== 作業内容 ==
以下のすべての項目の行を、「none」を「unknown」に置き換え、ほかは一切変えずに書き直してもらえますか？画像の行は含めないでください。

== 項目一覧 ==
════════════════
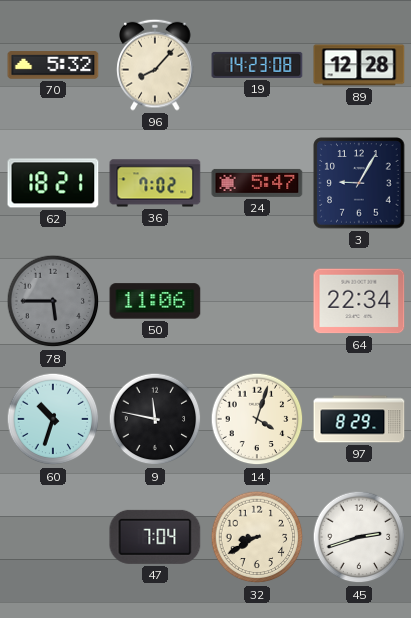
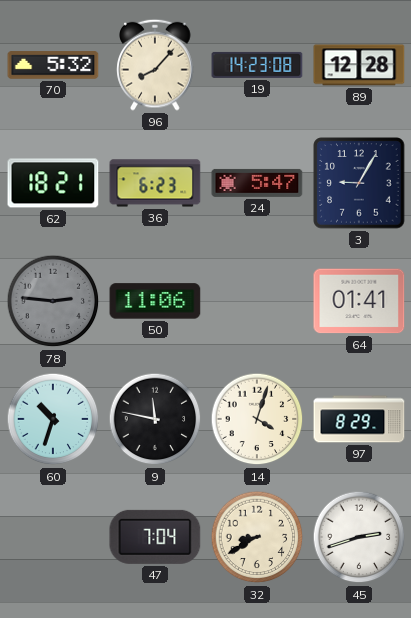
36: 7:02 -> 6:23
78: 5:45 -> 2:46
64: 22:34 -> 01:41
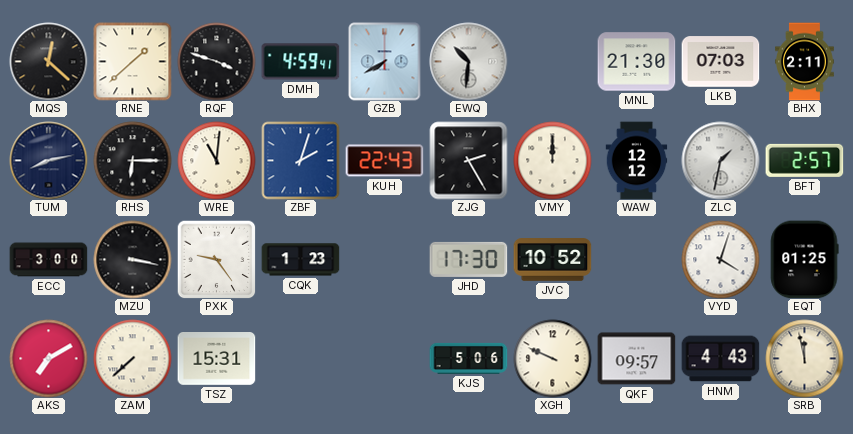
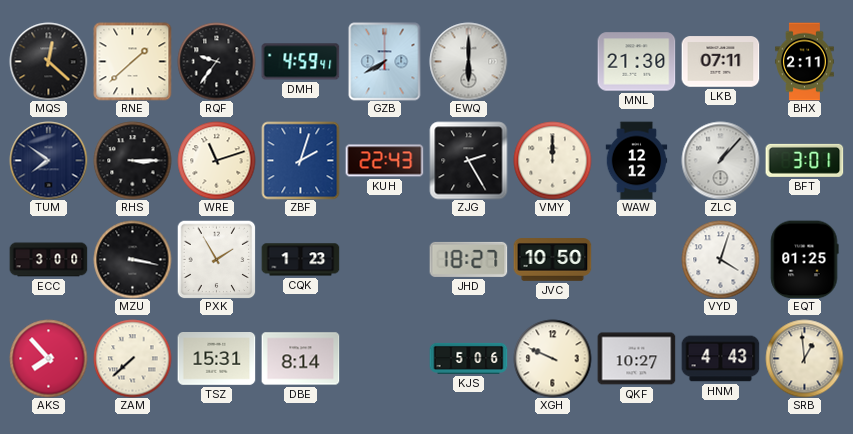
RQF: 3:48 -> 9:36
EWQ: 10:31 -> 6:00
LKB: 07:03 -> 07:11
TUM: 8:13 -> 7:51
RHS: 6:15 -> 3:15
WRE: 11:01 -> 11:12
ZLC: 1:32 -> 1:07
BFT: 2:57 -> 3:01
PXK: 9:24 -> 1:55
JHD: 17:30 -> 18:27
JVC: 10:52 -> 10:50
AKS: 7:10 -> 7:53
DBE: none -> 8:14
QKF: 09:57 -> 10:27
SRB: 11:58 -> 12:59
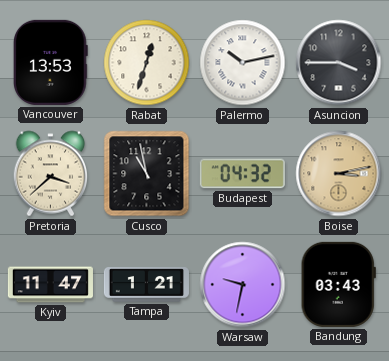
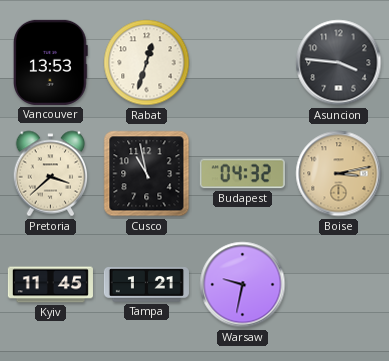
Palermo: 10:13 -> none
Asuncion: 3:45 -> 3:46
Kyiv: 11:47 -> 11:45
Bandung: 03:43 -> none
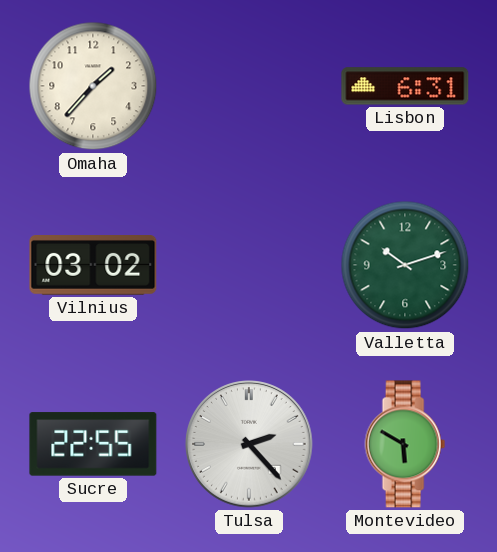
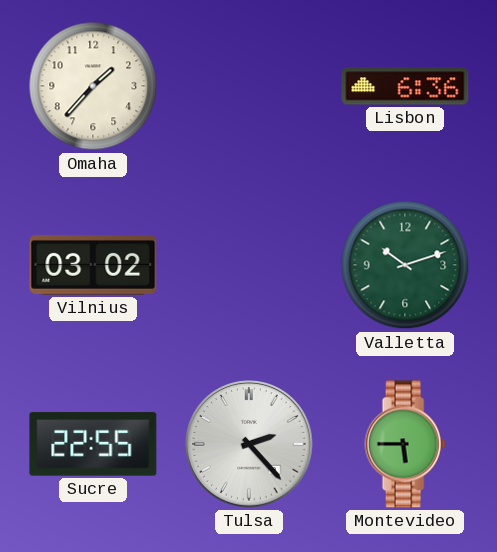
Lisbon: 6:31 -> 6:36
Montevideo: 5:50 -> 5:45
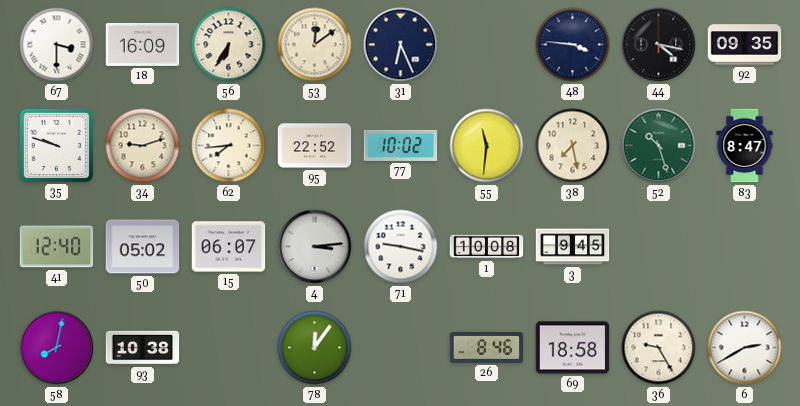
════════════════
== 出力結果 ==
36: 7:02 -> 6:23
78: 5:45 -> 2:46
64: 22:34 -> 01:41
RQF: 3:48 -> 9:36
EWQ: 10:31 -> 6:00
LKB: 07:03 -> 07:11
TUM: 8:13 -> 7:51
RHS: 6:15 -> 3:15
WRE: 11:01 -> 11:12
ZLC: 1:32 -> 1:07
BFT: 2:57 -> 3:01
PXK: 9:24 -> 1:55
JHD: 17:30 -> 18:27
JVC: 10:52 -> 10:50
AKS: 7:10 -> 7:53
DBE: unknown -> 8:14
QKF: 09:57 -> 10:27
SRB: 11:58 -> 12:59
Palermo: 10:13 -> unknown
Asuncion: 3:45 -> 3:46
Kyiv: 11:47 -> 11:45
Bandung: 03:43 -> unknown
Lisbon: 6:31 -> 6:36
Montevideo: 5:50 -> 5:45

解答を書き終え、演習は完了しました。